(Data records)
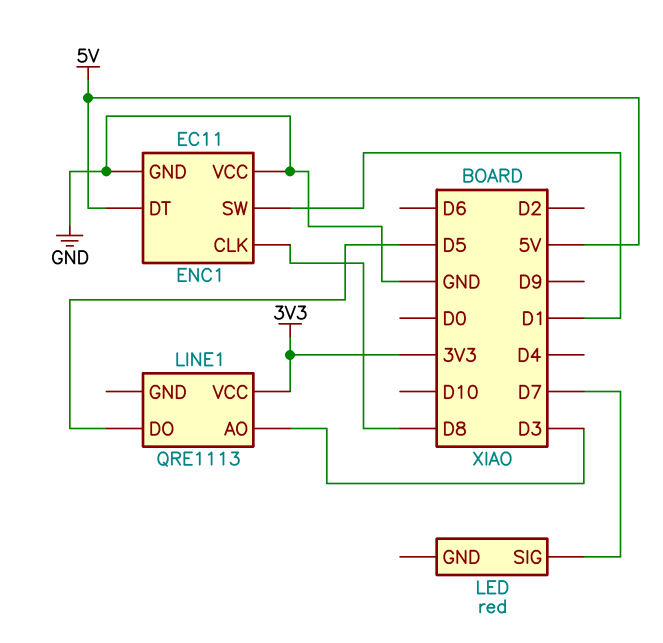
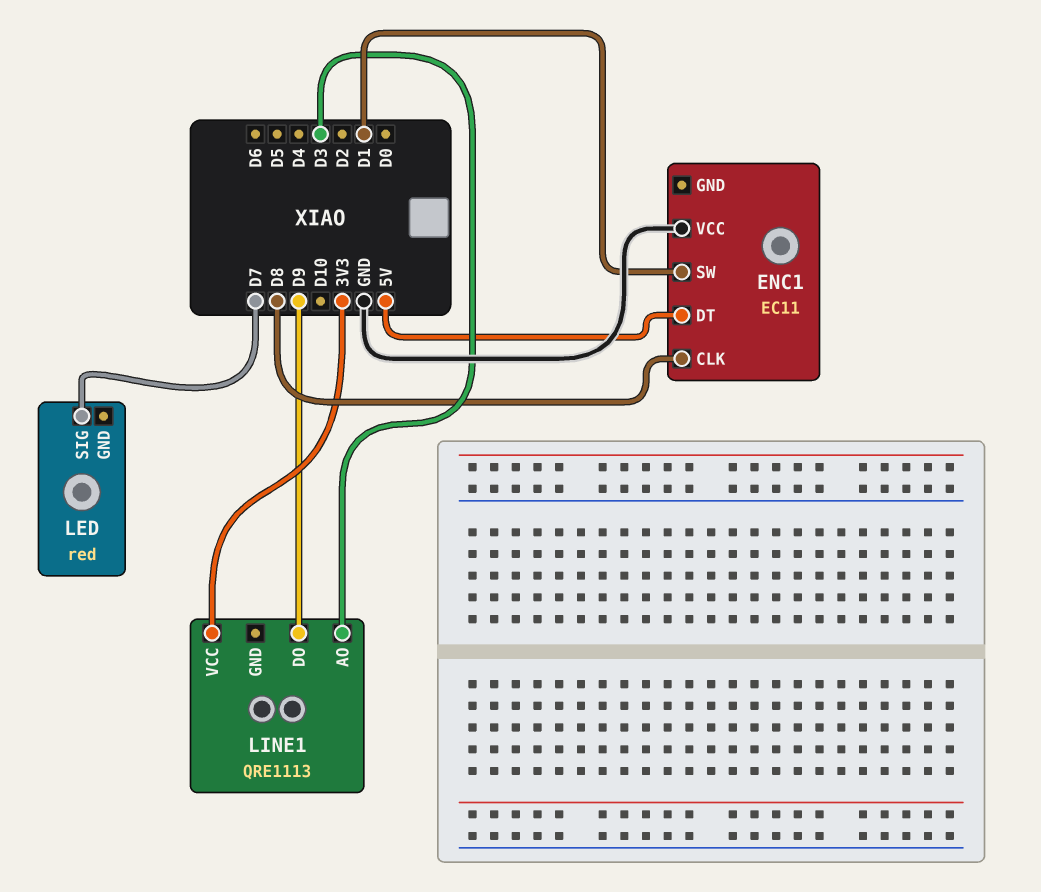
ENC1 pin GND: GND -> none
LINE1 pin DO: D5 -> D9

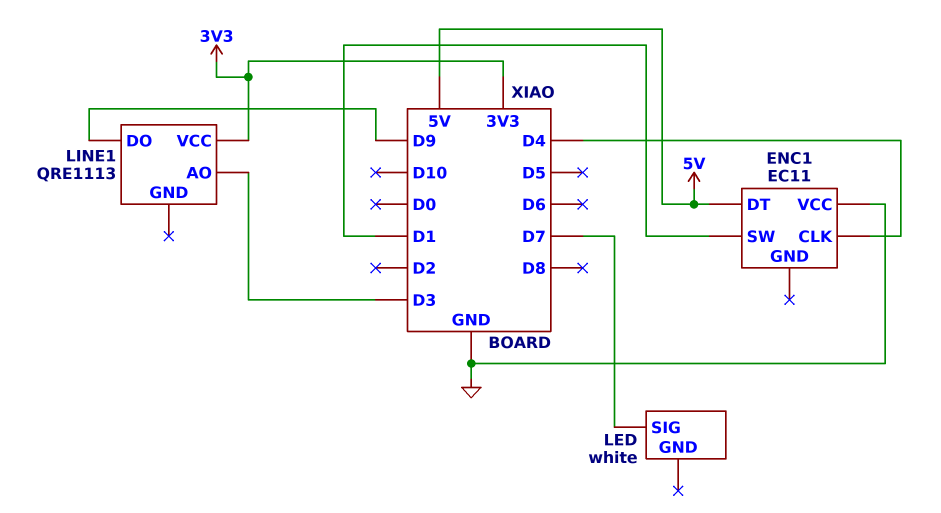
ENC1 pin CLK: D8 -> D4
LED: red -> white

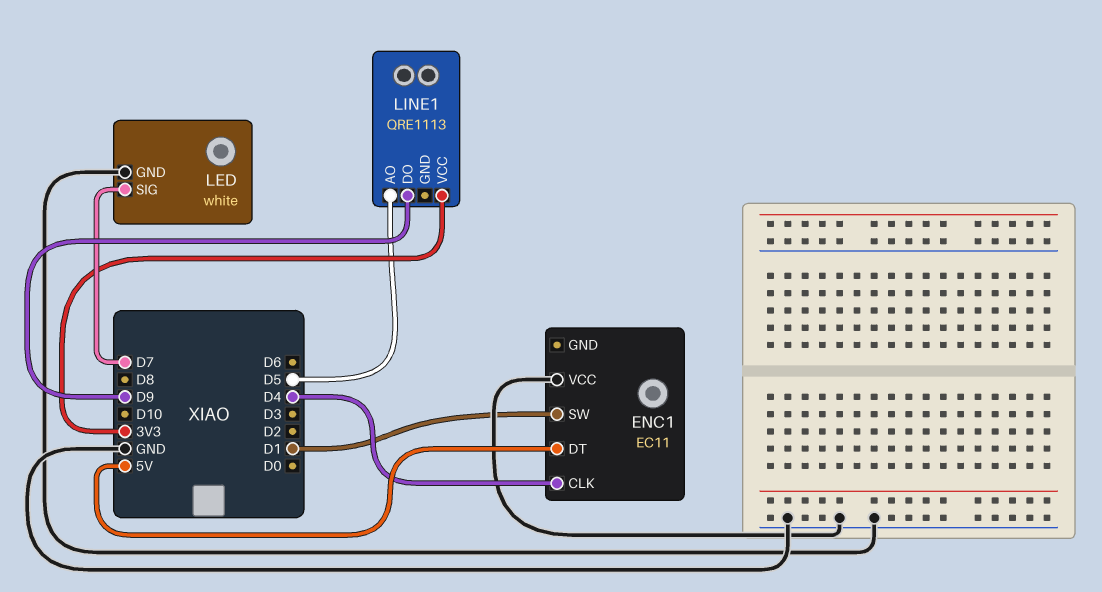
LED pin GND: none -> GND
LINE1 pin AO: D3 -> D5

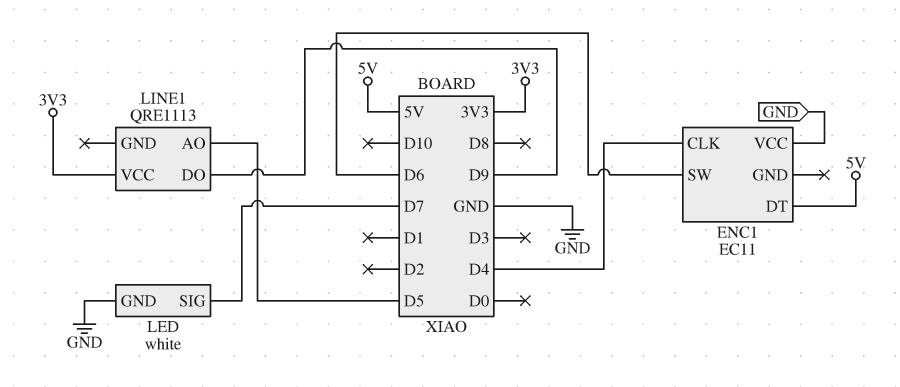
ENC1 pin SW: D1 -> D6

● Work required
All lines from the one containing "ENC1 pin CLK: D8 -> D4" through the final line of the records are to be retyped exactly; no other lines and no pictures are to be included.

● Exercise solution
ENC1 pin CLK: D8 -> D4
LED: red -> white

LED pin GND: none -> GND
LINE1 pin AO: D3 -> D5

ENC1 pin SW: D1 -> D6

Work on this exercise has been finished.